**Work request:**
Could you restate the data word for word and drop the pictures?

**Data segment:**

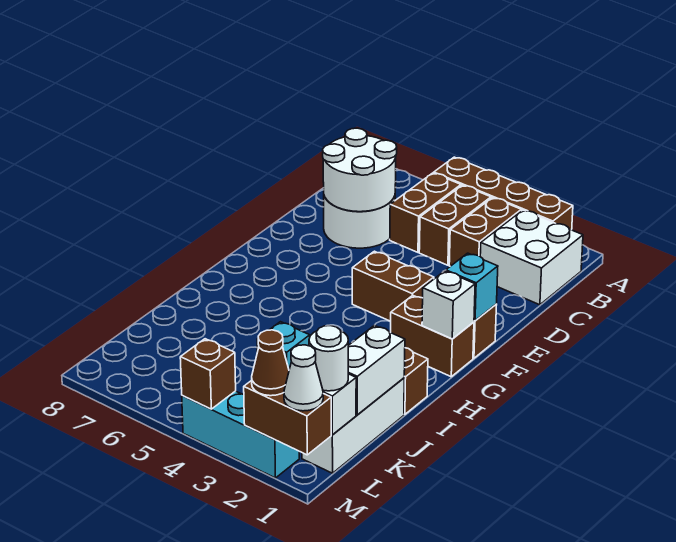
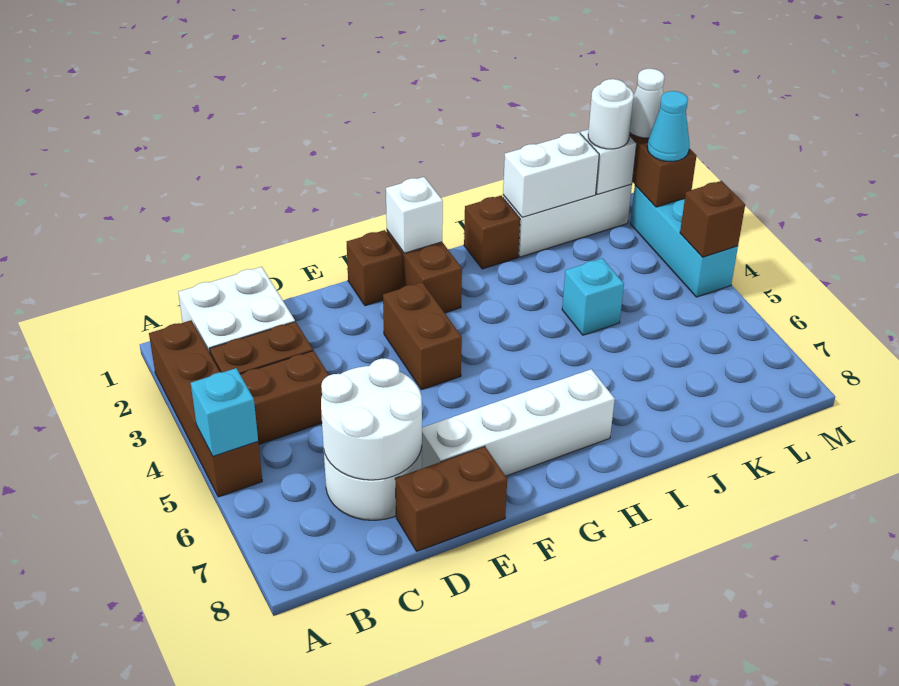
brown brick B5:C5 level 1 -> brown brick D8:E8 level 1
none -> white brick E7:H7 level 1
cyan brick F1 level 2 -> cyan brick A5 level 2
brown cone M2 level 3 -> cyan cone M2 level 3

**Exercise output:**
brown brick B5:C5 level 1 -> brown brick D8:E8 level 1
none -> white brick E7:H7 level 1
cyan brick F1 level 2 -> cyan brick A5 level 2
brown cone M2 level 3 -> cyan cone M2 level 3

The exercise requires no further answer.